**Work order:** Output every entry exactly as written, skipping any pictures.

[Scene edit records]
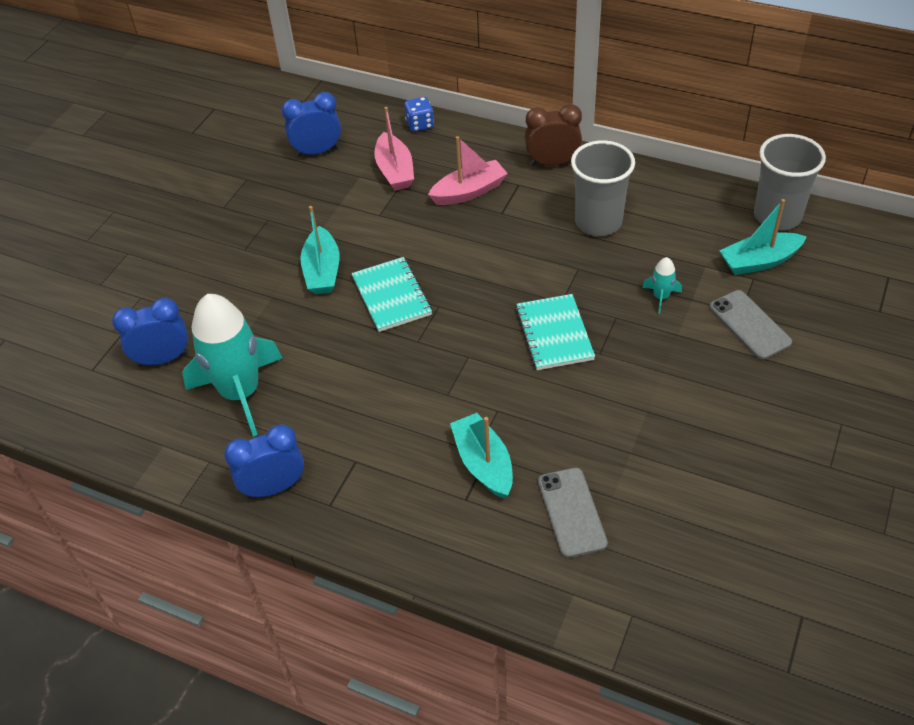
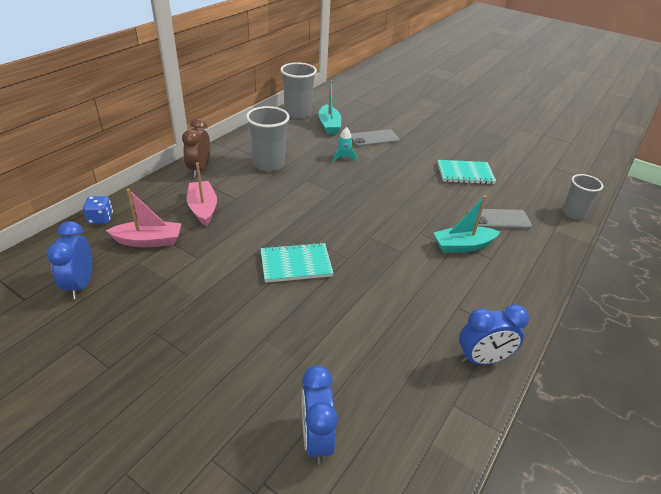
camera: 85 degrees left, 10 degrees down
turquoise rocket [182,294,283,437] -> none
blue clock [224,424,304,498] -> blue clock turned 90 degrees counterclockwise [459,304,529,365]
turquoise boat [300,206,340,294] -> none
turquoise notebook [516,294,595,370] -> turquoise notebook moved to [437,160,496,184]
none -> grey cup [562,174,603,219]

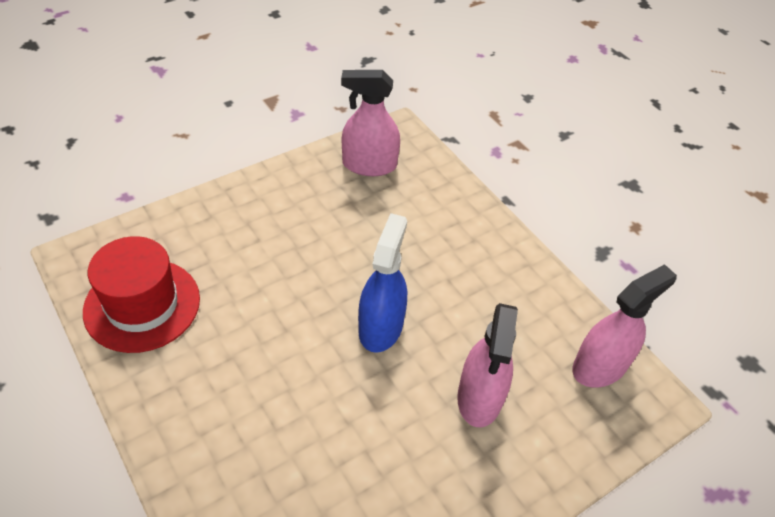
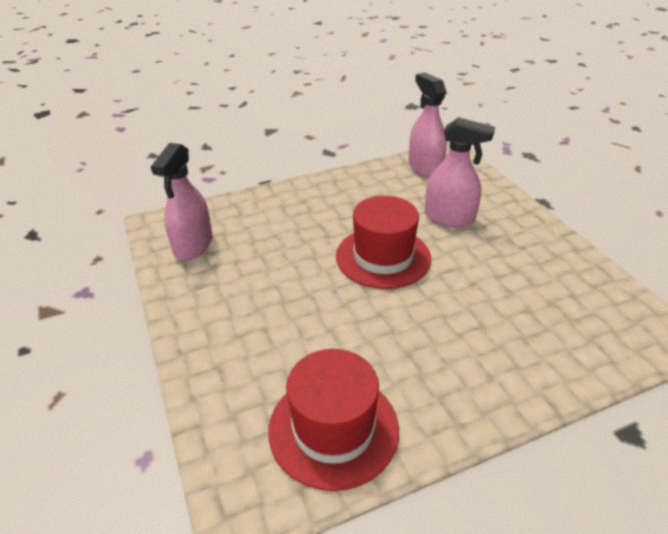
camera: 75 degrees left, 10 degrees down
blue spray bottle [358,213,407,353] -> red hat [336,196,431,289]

**Written response:**
camera: 85 degrees left, 10 degrees down
turquoise rocket [182,294,283,437] -> none
blue clock [224,424,304,498] -> blue clock turned 90 degrees counterclockwise [459,304,529,365]
turquoise boat [300,206,340,294] -> none
turquoise notebook [516,294,595,370] -> turquoise notebook moved to [437,160,496,184]
none -> grey cup [562,174,603,219]

camera: 75 degrees left, 10 degrees down
blue spray bottle [358,213,407,353] -> red hat [336,196,431,289]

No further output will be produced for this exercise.